> WHAT YOU NEED TO DO
The response must restate the data exactly, with nothing left out.

> Records excerpted from a collection
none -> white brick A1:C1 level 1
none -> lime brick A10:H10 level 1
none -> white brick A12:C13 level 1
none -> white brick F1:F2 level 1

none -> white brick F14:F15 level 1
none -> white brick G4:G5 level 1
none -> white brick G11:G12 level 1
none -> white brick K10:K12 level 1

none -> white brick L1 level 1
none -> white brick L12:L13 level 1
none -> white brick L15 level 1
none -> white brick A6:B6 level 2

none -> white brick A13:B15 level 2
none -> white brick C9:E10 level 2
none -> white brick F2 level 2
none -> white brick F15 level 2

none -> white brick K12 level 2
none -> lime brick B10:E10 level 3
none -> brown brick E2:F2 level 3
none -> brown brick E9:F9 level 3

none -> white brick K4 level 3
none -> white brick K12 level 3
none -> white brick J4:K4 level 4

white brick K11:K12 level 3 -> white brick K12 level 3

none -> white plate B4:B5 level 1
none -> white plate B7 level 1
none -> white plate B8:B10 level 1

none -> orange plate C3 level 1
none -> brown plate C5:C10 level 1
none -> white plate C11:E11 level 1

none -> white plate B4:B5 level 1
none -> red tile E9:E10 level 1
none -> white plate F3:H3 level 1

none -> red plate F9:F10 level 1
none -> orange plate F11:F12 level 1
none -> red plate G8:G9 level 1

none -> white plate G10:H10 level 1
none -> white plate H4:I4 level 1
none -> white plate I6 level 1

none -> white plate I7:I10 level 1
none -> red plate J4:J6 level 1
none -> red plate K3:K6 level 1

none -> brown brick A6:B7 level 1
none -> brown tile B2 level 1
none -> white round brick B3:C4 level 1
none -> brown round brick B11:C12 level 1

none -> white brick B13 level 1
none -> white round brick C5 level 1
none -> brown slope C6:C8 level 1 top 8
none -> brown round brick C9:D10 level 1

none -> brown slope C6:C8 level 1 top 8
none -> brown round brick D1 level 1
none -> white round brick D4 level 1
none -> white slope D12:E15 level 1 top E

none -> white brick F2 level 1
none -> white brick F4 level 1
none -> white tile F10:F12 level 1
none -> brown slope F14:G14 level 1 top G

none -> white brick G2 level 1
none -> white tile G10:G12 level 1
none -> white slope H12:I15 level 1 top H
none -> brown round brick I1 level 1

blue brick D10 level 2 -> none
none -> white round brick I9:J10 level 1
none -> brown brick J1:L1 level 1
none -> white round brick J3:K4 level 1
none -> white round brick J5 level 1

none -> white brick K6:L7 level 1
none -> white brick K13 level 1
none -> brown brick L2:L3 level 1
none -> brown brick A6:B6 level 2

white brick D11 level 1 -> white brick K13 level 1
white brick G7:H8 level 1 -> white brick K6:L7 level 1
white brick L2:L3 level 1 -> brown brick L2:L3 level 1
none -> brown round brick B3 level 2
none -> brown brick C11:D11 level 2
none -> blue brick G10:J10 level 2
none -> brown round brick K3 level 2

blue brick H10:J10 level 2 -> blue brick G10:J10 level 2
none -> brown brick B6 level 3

> RESULT OF THIS TASK
none -> white brick A1:C1 level 1
none -> lime brick A10:H10 level 1
none -> white brick A12:C13 level 1
none -> white brick F1:F2 level 1

none -> white brick F14:F15 level 1
none -> white brick G4:G5 level 1
none -> white brick G11:G12 level 1
none -> white brick K10:K12 level 1

none -> white brick L1 level 1
none -> white brick L12:L13 level 1
none -> white brick L15 level 1
none -> white brick A6:B6 level 2

none -> white brick A13:B15 level 2
none -> white brick C9:E10 level 2
none -> white brick F2 level 2
none -> white brick F15 level 2

none -> white brick K12 level 2
none -> lime brick B10:E10 level 3
none -> brown brick E2:F2 level 3
none -> brown brick E9:F9 level 3

none -> white brick K4 level 3
none -> white brick K12 level 3
none -> white brick J4:K4 level 4

white brick K11:K12 level 3 -> white brick K12 level 3

none -> white plate B4:B5 level 1
none -> white plate B7 level 1
none -> white plate B8:B10 level 1

none -> orange plate C3 level 1
none -> brown plate C5:C10 level 1
none -> white plate C11:E11 level 1

none -> white plate B4:B5 level 1
none -> red tile E9:E10 level 1
none -> white plate F3:H3 level 1

none -> red plate F9:F10 level 1
none -> orange plate F11:F12 level 1
none -> red plate G8:G9 level 1

none -> white plate G10:H10 level 1
none -> white plate H4:I4 level 1
none -> white plate I6 level 1

none -> white plate I7:I10 level 1
none -> red plate J4:J6 level 1
none -> red plate K3:K6 level 1

none -> brown brick A6:B7 level 1
none -> brown tile B2 level 1
none -> white round brick B3:C4 level 1
none -> brown round brick B11:C12 level 1

none -> white brick B13 level 1
none -> white round brick C5 level 1
none -> brown slope C6:C8 level 1 top 8
none -> brown round brick C9:D10 level 1

none -> brown slope C6:C8 level 1 top 8
none -> brown round brick D1 level 1
none -> white round brick D4 level 1
none -> white slope D12:E15 level 1 top E

none -> white brick F2 level 1
none -> white brick F4 level 1
none -> white tile F10:F12 level 1
none -> brown slope F14:G14 level 1 top G

none -> white brick G2 level 1
none -> white tile G10:G12 level 1
none -> white slope H12:I15 level 1 top H
none -> brown round brick I1 level 1

blue brick D10 level 2 -> none
none -> white round brick I9:J10 level 1
none -> brown brick J1:L1 level 1
none -> white round brick J3:K4 level 1
none -> white round brick J5 level 1

none -> white brick K6:L7 level 1
none -> white brick K13 level 1
none -> brown brick L2:L3 level 1
none -> brown brick A6:B6 level 2

white brick D11 level 1 -> white brick K13 level 1
white brick G7:H8 level 1 -> white brick K6:L7 level 1
white brick L2:L3 level 1 -> brown brick L2:L3 level 1
none -> brown round brick B3 level 2
none -> brown brick C11:D11 level 2
none -> blue brick G10:J10 level 2
none -> brown round brick K3 level 2

blue brick H10:J10 level 2 -> blue brick G10:J10 level 2
none -> brown brick B6 level 3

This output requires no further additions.